• [TO BE DONE]: Below is a block of records. Copy every line in it that contains the word "lymphocytic".

• [LISTED ENTRIES]:
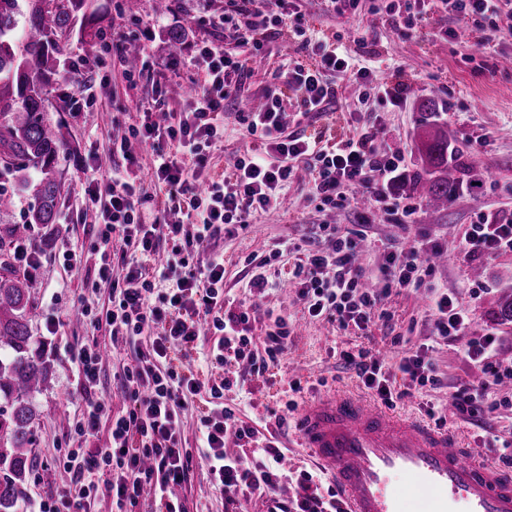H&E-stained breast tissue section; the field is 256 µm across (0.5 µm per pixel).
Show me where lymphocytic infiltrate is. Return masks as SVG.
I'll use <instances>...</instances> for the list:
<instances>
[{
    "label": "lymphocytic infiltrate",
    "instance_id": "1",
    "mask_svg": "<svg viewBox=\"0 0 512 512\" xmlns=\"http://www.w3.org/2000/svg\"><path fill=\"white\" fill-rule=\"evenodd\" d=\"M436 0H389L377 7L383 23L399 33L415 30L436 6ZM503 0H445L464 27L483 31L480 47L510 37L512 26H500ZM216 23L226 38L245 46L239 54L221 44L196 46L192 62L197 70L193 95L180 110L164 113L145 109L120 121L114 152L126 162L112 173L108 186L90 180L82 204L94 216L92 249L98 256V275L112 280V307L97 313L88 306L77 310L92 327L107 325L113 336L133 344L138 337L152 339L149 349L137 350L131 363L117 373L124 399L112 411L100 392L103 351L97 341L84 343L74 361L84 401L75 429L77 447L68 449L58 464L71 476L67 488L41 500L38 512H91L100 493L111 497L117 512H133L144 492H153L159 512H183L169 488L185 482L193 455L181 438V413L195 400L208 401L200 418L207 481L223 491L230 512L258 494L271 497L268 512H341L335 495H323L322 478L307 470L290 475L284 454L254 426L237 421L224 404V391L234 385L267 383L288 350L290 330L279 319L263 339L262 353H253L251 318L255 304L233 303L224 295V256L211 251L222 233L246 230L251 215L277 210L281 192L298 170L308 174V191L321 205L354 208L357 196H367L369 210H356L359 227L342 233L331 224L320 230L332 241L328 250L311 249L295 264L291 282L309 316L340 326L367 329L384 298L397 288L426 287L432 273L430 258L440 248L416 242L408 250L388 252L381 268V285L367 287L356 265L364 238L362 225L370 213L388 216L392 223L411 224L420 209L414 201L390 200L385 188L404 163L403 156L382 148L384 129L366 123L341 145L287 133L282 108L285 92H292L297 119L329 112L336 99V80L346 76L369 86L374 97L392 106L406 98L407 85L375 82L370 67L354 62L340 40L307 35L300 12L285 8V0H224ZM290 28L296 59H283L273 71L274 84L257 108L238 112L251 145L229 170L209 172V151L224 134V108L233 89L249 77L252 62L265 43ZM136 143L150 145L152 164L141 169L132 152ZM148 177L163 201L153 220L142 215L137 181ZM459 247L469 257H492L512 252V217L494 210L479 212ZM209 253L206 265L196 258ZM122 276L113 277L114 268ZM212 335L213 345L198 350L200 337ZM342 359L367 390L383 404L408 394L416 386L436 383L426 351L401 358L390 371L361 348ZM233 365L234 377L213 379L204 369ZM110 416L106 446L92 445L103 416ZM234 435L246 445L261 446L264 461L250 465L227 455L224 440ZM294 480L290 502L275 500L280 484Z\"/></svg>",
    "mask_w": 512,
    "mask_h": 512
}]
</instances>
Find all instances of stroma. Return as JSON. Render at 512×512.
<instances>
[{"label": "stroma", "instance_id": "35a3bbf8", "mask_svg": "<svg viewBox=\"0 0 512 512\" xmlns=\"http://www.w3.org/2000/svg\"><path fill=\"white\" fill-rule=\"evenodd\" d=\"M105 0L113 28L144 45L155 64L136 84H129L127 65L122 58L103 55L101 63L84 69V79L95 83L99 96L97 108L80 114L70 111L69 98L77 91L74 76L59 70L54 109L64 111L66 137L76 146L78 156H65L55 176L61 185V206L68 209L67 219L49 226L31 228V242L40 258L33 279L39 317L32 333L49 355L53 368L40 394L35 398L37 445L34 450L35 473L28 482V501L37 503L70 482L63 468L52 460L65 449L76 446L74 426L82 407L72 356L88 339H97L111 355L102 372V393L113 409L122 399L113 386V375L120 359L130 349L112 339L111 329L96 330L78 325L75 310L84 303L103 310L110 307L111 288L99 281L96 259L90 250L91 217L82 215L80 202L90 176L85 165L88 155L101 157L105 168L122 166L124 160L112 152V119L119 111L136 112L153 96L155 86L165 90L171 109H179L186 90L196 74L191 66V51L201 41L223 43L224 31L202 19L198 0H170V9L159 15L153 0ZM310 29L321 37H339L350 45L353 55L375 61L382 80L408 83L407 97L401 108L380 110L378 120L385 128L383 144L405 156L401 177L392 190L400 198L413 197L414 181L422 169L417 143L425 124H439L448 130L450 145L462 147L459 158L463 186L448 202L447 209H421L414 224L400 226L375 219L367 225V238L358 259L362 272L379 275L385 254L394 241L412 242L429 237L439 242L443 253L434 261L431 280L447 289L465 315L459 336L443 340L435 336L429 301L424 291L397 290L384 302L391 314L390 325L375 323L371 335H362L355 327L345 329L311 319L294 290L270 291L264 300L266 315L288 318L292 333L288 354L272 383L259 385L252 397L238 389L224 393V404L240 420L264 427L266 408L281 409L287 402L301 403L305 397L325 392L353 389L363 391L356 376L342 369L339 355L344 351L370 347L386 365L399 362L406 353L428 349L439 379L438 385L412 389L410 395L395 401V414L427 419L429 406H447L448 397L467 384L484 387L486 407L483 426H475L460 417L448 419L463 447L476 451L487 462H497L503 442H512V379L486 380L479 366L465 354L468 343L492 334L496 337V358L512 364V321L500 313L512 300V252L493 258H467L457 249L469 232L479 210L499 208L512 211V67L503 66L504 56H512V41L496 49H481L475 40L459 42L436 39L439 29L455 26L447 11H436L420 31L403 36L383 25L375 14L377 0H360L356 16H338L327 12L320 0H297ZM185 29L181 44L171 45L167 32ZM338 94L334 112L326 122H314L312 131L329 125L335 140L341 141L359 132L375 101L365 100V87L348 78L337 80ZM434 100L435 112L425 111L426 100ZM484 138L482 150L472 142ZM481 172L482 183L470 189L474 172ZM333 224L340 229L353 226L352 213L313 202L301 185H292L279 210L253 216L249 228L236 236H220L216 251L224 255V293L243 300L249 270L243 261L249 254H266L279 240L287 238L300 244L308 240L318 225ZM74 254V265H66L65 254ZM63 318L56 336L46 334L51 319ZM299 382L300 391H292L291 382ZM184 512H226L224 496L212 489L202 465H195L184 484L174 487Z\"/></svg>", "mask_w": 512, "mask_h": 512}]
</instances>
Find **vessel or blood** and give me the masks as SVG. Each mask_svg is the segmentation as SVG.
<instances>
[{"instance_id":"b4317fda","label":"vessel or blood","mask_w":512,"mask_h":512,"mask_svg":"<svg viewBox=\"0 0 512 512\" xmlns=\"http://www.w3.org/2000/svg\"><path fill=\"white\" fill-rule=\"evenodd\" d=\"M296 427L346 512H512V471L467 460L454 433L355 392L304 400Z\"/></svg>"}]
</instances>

• [THE RESPONSE]:
Show me where lymphocytic infiltrate is. Return masks as SVG.
    "label": "lymphocytic infiltrate",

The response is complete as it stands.